**Given entries:**
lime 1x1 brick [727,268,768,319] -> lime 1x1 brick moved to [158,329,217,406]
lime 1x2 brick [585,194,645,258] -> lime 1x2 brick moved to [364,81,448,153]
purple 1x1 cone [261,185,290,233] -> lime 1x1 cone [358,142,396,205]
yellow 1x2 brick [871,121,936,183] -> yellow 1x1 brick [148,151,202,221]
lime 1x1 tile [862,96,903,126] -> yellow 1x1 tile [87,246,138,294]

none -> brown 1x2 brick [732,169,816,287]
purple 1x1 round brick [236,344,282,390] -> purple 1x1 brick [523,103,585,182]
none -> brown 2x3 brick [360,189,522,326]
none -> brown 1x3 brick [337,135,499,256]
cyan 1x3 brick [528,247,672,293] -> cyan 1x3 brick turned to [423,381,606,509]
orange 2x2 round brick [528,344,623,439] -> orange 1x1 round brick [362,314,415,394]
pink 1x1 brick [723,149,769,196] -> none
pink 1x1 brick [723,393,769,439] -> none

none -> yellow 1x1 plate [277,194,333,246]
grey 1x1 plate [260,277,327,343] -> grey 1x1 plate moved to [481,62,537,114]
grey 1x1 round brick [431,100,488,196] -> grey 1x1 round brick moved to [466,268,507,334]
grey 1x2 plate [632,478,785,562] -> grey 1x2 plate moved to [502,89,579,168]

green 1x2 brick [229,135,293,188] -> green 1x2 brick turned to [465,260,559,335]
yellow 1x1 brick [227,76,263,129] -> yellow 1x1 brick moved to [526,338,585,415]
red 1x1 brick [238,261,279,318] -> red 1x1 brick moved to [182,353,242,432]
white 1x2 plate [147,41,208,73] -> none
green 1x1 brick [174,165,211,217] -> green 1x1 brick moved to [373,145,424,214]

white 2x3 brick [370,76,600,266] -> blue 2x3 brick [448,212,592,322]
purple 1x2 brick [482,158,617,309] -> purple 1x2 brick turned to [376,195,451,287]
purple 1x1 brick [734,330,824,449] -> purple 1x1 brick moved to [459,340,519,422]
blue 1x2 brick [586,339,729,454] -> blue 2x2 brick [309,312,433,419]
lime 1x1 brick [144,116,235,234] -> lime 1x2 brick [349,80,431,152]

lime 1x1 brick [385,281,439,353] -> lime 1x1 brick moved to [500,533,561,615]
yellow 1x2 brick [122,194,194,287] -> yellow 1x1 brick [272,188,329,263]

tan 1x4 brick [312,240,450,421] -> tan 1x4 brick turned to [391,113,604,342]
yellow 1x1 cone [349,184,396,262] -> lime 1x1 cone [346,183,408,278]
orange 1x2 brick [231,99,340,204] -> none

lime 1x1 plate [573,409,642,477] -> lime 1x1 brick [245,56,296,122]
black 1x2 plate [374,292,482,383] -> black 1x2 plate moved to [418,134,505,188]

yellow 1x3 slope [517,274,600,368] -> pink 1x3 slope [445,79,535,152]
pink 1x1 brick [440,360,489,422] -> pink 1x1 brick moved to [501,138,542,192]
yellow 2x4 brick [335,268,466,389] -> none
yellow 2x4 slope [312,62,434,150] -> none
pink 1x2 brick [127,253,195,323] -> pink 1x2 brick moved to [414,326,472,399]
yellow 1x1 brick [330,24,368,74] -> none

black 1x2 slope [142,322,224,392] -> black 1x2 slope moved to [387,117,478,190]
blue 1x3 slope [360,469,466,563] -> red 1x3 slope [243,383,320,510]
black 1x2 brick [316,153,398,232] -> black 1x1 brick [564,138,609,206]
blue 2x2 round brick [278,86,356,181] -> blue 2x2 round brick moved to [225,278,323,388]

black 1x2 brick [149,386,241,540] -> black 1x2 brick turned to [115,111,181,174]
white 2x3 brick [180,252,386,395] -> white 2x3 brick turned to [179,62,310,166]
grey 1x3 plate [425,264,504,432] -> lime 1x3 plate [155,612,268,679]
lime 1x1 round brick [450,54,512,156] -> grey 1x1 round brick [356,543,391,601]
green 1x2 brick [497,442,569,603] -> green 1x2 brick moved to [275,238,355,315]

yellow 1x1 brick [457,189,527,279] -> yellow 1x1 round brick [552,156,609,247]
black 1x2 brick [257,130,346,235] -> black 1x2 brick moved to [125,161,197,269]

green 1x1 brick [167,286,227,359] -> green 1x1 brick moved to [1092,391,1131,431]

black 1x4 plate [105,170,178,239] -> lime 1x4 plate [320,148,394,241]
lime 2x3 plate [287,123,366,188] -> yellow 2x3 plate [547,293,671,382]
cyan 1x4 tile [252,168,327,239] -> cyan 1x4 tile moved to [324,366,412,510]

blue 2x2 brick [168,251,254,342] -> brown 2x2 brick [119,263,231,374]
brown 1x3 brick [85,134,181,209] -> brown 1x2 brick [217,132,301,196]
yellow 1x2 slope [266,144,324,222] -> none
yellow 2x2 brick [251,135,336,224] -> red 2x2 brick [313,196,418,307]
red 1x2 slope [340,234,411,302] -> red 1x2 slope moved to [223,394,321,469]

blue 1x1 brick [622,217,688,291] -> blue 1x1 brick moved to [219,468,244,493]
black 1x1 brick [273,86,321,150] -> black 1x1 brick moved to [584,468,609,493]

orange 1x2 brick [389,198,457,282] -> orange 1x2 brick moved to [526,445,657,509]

**Exercise:** Set down each line of the data precisely as it appears above.

**Written solution:**
lime 1x1 brick [727,268,768,319] -> lime 1x1 brick moved to [158,329,217,406]
lime 1x2 brick [585,194,645,258] -> lime 1x2 brick moved to [364,81,448,153]
purple 1x1 cone [261,185,290,233] -> lime 1x1 cone [358,142,396,205]
yellow 1x2 brick [871,121,936,183] -> yellow 1x1 brick [148,151,202,221]
lime 1x1 tile [862,96,903,126] -> yellow 1x1 tile [87,246,138,294]

none -> brown 1x2 brick [732,169,816,287]
purple 1x1 round brick [236,344,282,390] -> purple 1x1 brick [523,103,585,182]
none -> brown 2x3 brick [360,189,522,326]
none -> brown 1x3 brick [337,135,499,256]
cyan 1x3 brick [528,247,672,293] -> cyan 1x3 brick turned to [423,381,606,509]
orange 2x2 round brick [528,344,623,439] -> orange 1x1 round brick [362,314,415,394]
pink 1x1 brick [723,149,769,196] -> none
pink 1x1 brick [723,393,769,439] -> none

none -> yellow 1x1 plate [277,194,333,246]
grey 1x1 plate [260,277,327,343] -> grey 1x1 plate moved to [481,62,537,114]
grey 1x1 round brick [431,100,488,196] -> grey 1x1 round brick moved to [466,268,507,334]
grey 1x2 plate [632,478,785,562] -> grey 1x2 plate moved to [502,89,579,168]

green 1x2 brick [229,135,293,188] -> green 1x2 brick turned to [465,260,559,335]
yellow 1x1 brick [227,76,263,129] -> yellow 1x1 brick moved to [526,338,585,415]
red 1x1 brick [238,261,279,318] -> red 1x1 brick moved to [182,353,242,432]
white 1x2 plate [147,41,208,73] -> none
green 1x1 brick [174,165,211,217] -> green 1x1 brick moved to [373,145,424,214]

white 2x3 brick [370,76,600,266] -> blue 2x3 brick [448,212,592,322]
purple 1x2 brick [482,158,617,309] -> purple 1x2 brick turned to [376,195,451,287]
purple 1x1 brick [734,330,824,449] -> purple 1x1 brick moved to [459,340,519,422]
blue 1x2 brick [586,339,729,454] -> blue 2x2 brick [309,312,433,419]
lime 1x1 brick [144,116,235,234] -> lime 1x2 brick [349,80,431,152]

lime 1x1 brick [385,281,439,353] -> lime 1x1 brick moved to [500,533,561,615]
yellow 1x2 brick [122,194,194,287] -> yellow 1x1 brick [272,188,329,263]

tan 1x4 brick [312,240,450,421] -> tan 1x4 brick turned to [391,113,604,342]
yellow 1x1 cone [349,184,396,262] -> lime 1x1 cone [346,183,408,278]
orange 1x2 brick [231,99,340,204] -> none

lime 1x1 plate [573,409,642,477] -> lime 1x1 brick [245,56,296,122]
black 1x2 plate [374,292,482,383] -> black 1x2 plate moved to [418,134,505,188]

yellow 1x3 slope [517,274,600,368] -> pink 1x3 slope [445,79,535,152]
pink 1x1 brick [440,360,489,422] -> pink 1x1 brick moved to [501,138,542,192]
yellow 2x4 brick [335,268,466,389] -> none
yellow 2x4 slope [312,62,434,150] -> none
pink 1x2 brick [127,253,195,323] -> pink 1x2 brick moved to [414,326,472,399]
yellow 1x1 brick [330,24,368,74] -> none

black 1x2 slope [142,322,224,392] -> black 1x2 slope moved to [387,117,478,190]
blue 1x3 slope [360,469,466,563] -> red 1x3 slope [243,383,320,510]
black 1x2 brick [316,153,398,232] -> black 1x1 brick [564,138,609,206]
blue 2x2 round brick [278,86,356,181] -> blue 2x2 round brick moved to [225,278,323,388]

black 1x2 brick [149,386,241,540] -> black 1x2 brick turned to [115,111,181,174]
white 2x3 brick [180,252,386,395] -> white 2x3 brick turned to [179,62,310,166]
grey 1x3 plate [425,264,504,432] -> lime 1x3 plate [155,612,268,679]
lime 1x1 round brick [450,54,512,156] -> grey 1x1 round brick [356,543,391,601]
green 1x2 brick [497,442,569,603] -> green 1x2 brick moved to [275,238,355,315]

yellow 1x1 brick [457,189,527,279] -> yellow 1x1 round brick [552,156,609,247]
black 1x2 brick [257,130,346,235] -> black 1x2 brick moved to [125,161,197,269]

green 1x1 brick [167,286,227,359] -> green 1x1 brick moved to [1092,391,1131,431]

black 1x4 plate [105,170,178,239] -> lime 1x4 plate [320,148,394,241]
lime 2x3 plate [287,123,366,188] -> yellow 2x3 plate [547,293,671,382]
cyan 1x4 tile [252,168,327,239] -> cyan 1x4 tile moved to [324,366,412,510]

blue 2x2 brick [168,251,254,342] -> brown 2x2 brick [119,263,231,374]
brown 1x3 brick [85,134,181,209] -> brown 1x2 brick [217,132,301,196]
yellow 1x2 slope [266,144,324,222] -> none
yellow 2x2 brick [251,135,336,224] -> red 2x2 brick [313,196,418,307]
red 1x2 slope [340,234,411,302] -> red 1x2 slope moved to [223,394,321,469]

blue 1x1 brick [622,217,688,291] -> blue 1x1 brick moved to [219,468,244,493]
black 1x1 brick [273,86,321,150] -> black 1x1 brick moved to [584,468,609,493]

orange 1x2 brick [389,198,457,282] -> orange 1x2 brick moved to [526,445,657,509]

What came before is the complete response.